Scene comparison data
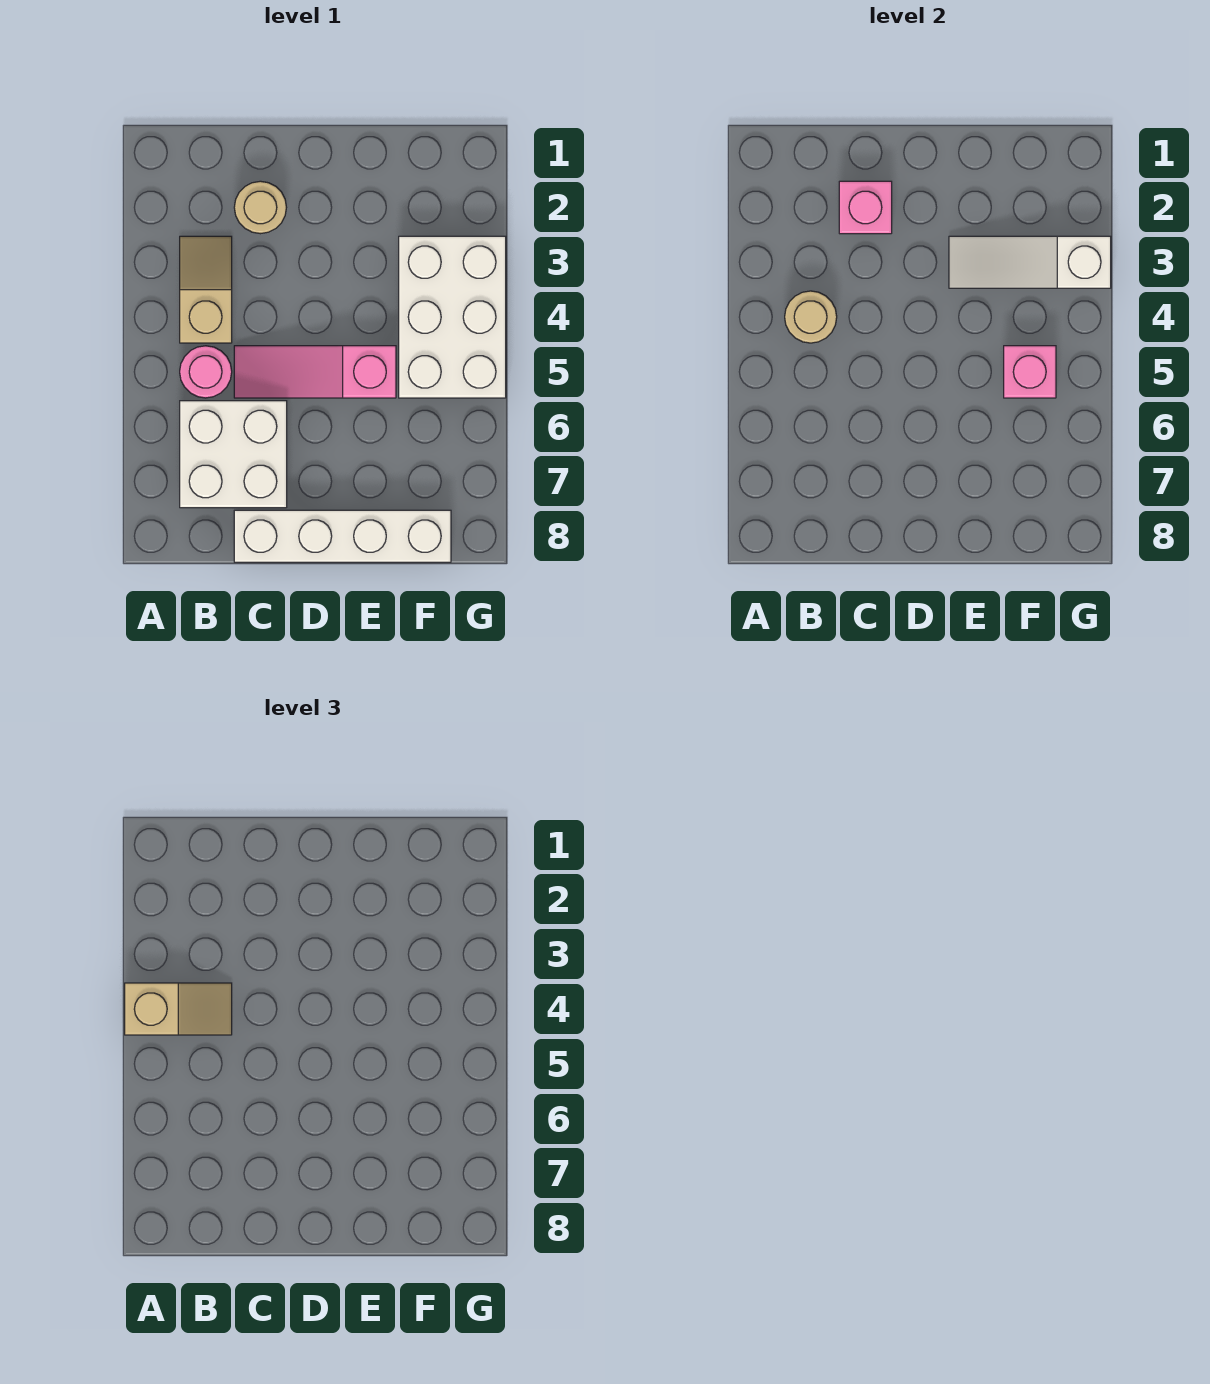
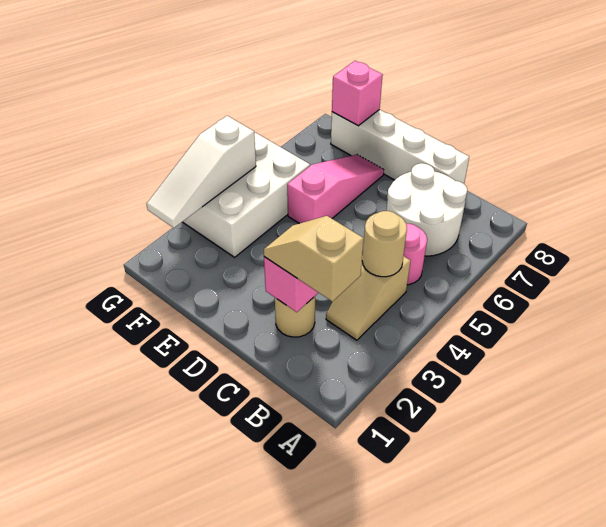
tan slope A4:B4 level 3 top A -> tan slope B2:C2 level 3 top B
white brick B6:C7 level 1 -> white round brick B6:C7 level 1
pink slope C5:E5 level 1 top E -> pink slope E5:E7 level 1 top 5
white slope E3:G3 level 2 top G -> white slope G2:G4 level 2 top 4
pink brick F5 level 2 -> pink brick F8 level 2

EXERCISE DESCRIPTION: The output must be every line of the records, printed exactly, with the pictures omitted.

OUTPUT BELOW:
tan slope A4:B4 level 3 top A -> tan slope B2:C2 level 3 top B
white brick B6:C7 level 1 -> white round brick B6:C7 level 1
pink slope C5:E5 level 1 top E -> pink slope E5:E7 level 1 top 5
white slope E3:G3 level 2 top G -> white slope G2:G4 level 2 top 4
pink brick F5 level 2 -> pink brick F8 level 2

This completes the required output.